Your instructions: Search the entries for the word "PULSE". Copy every line where it turns up.

(Material to process begins)

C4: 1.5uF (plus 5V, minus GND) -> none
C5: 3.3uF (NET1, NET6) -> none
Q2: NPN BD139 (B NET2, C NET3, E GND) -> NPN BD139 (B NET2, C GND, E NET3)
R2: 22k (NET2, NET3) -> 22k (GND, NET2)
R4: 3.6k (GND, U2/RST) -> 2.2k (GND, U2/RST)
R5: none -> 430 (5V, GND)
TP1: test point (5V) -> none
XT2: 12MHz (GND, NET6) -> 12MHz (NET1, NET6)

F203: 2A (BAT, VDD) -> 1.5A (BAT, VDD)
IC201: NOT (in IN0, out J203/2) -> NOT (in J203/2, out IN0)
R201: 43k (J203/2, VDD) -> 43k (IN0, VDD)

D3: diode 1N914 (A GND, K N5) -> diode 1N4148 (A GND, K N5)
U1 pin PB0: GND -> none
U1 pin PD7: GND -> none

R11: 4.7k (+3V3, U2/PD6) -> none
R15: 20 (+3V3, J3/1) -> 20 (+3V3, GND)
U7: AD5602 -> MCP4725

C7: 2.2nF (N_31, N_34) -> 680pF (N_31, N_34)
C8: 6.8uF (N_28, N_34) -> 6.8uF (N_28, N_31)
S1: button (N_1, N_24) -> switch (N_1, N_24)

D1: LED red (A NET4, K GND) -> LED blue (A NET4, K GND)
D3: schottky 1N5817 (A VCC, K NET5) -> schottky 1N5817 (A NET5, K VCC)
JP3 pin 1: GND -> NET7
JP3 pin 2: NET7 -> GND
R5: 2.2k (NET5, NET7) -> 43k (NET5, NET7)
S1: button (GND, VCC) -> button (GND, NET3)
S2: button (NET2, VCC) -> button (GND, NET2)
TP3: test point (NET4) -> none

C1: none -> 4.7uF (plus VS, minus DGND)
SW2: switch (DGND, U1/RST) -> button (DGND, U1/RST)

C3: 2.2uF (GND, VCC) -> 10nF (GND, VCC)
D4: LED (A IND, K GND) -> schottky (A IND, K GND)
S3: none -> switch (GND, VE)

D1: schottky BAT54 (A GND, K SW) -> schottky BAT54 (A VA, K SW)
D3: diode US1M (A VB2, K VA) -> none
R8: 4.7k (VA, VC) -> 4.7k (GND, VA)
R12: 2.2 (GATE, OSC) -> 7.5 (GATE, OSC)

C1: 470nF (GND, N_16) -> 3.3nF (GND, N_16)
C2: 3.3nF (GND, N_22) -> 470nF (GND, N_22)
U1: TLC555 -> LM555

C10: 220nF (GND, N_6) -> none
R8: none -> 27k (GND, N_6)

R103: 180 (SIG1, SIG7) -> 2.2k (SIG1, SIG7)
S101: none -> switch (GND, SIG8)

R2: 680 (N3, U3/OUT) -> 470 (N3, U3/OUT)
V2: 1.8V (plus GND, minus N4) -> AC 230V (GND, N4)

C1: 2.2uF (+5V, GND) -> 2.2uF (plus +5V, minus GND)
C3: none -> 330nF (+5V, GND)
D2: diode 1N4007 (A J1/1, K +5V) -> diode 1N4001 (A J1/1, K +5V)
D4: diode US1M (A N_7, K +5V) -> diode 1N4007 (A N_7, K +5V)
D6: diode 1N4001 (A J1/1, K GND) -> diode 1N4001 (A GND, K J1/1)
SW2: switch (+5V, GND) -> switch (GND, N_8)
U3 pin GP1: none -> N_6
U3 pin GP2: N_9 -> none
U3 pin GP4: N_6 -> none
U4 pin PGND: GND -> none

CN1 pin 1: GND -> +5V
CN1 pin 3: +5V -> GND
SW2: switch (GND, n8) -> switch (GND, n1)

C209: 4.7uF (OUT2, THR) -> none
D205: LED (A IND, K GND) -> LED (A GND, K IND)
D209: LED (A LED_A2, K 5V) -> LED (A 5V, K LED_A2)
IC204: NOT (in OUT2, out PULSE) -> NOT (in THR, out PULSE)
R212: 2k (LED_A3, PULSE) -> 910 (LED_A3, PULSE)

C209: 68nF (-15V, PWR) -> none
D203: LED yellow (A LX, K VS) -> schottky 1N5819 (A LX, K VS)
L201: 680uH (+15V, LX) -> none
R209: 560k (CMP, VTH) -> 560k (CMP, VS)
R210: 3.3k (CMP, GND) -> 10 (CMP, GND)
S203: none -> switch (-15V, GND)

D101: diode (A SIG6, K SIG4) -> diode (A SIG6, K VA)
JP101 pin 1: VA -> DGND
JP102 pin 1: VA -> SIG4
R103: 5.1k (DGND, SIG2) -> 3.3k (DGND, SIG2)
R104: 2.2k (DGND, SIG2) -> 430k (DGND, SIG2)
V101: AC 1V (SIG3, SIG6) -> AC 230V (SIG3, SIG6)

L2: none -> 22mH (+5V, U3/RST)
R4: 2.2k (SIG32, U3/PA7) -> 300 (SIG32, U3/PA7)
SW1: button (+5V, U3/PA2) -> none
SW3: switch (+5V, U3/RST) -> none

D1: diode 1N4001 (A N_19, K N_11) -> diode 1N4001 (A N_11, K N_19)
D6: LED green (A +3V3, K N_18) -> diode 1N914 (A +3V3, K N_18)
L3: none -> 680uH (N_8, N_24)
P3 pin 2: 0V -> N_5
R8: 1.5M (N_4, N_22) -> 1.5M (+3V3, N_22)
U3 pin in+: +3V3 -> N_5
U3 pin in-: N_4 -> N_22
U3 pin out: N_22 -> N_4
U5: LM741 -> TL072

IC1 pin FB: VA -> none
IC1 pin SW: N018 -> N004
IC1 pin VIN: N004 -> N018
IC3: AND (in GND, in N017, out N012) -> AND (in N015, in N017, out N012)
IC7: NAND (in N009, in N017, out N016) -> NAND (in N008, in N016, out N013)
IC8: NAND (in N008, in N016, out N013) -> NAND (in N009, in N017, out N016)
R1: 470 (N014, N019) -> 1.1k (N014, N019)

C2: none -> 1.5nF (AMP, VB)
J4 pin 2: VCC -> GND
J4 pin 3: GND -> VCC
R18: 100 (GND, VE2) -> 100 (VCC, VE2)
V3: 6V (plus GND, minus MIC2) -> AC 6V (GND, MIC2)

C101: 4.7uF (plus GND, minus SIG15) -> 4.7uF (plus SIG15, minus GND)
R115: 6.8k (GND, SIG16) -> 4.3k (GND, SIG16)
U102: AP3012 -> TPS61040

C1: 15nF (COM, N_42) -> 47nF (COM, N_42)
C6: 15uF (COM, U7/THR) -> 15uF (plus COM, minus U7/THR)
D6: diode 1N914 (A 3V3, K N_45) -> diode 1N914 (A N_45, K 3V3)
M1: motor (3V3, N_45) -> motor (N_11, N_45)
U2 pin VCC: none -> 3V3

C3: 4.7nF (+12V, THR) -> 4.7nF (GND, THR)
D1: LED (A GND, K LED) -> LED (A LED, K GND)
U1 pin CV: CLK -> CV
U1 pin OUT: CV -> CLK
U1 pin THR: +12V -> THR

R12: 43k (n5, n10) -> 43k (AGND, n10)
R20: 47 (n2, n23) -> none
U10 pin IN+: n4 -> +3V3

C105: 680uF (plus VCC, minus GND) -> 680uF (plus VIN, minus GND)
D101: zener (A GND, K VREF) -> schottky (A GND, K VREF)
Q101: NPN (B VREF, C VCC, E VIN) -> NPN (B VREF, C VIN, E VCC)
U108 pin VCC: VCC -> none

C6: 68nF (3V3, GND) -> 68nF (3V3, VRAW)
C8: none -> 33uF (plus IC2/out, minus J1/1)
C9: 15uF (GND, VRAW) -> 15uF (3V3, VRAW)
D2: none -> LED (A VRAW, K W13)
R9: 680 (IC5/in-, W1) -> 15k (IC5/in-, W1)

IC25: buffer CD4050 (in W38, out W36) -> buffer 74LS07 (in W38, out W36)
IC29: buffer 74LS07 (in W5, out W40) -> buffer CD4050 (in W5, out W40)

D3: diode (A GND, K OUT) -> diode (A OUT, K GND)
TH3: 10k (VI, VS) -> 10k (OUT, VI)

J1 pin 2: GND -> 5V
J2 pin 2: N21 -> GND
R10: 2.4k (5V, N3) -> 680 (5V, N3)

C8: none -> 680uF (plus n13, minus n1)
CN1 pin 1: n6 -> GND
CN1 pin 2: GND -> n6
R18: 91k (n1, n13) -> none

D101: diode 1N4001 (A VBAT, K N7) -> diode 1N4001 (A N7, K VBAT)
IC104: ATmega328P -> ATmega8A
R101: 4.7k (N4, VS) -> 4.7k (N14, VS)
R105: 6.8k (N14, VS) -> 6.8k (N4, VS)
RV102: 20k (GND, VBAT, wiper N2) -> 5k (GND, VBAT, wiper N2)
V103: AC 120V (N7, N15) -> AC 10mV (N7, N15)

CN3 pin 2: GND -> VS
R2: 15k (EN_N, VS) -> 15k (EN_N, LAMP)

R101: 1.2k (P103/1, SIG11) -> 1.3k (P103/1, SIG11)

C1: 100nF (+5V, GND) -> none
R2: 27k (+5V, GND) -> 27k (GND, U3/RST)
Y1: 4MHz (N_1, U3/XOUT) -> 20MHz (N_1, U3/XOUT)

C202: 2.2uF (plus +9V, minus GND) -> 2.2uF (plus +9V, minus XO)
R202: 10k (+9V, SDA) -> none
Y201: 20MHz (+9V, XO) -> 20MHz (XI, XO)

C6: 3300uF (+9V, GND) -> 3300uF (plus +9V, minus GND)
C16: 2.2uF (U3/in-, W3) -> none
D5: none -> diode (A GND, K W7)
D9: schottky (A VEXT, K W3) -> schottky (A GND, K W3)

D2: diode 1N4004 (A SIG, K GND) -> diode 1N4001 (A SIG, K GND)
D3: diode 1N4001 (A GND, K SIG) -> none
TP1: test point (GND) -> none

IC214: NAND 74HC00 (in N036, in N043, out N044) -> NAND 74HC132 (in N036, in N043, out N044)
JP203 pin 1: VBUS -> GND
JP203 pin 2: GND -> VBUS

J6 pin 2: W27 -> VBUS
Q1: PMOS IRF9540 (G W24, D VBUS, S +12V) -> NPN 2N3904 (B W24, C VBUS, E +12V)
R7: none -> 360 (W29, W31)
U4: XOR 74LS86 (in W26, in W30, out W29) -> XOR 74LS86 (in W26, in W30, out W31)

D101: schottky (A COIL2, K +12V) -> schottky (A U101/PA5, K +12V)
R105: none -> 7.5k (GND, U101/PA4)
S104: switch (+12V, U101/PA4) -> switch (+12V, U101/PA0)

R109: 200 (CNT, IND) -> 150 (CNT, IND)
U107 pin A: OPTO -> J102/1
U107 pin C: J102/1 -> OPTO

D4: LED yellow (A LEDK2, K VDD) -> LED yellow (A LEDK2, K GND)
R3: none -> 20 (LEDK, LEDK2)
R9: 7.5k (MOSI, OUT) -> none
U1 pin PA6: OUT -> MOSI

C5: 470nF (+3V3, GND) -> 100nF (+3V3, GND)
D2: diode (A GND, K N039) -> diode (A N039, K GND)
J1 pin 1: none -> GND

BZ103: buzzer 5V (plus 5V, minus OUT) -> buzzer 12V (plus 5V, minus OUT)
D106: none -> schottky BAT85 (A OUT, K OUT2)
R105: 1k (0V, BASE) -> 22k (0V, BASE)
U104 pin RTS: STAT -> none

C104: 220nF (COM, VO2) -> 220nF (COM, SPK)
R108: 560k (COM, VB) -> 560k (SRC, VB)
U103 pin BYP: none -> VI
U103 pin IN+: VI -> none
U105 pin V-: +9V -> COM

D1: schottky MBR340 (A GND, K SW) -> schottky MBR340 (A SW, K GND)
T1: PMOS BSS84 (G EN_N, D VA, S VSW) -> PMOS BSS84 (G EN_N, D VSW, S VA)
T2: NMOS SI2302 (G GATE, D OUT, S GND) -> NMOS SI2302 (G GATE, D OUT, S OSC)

(Material to process ends)

Reply:
IC204: NOT (in OUT2, out PULSE) -> NOT (in THR, out PULSE)
R212: 2k (LED_A3, PULSE) -> 910 (LED_A3, PULSE)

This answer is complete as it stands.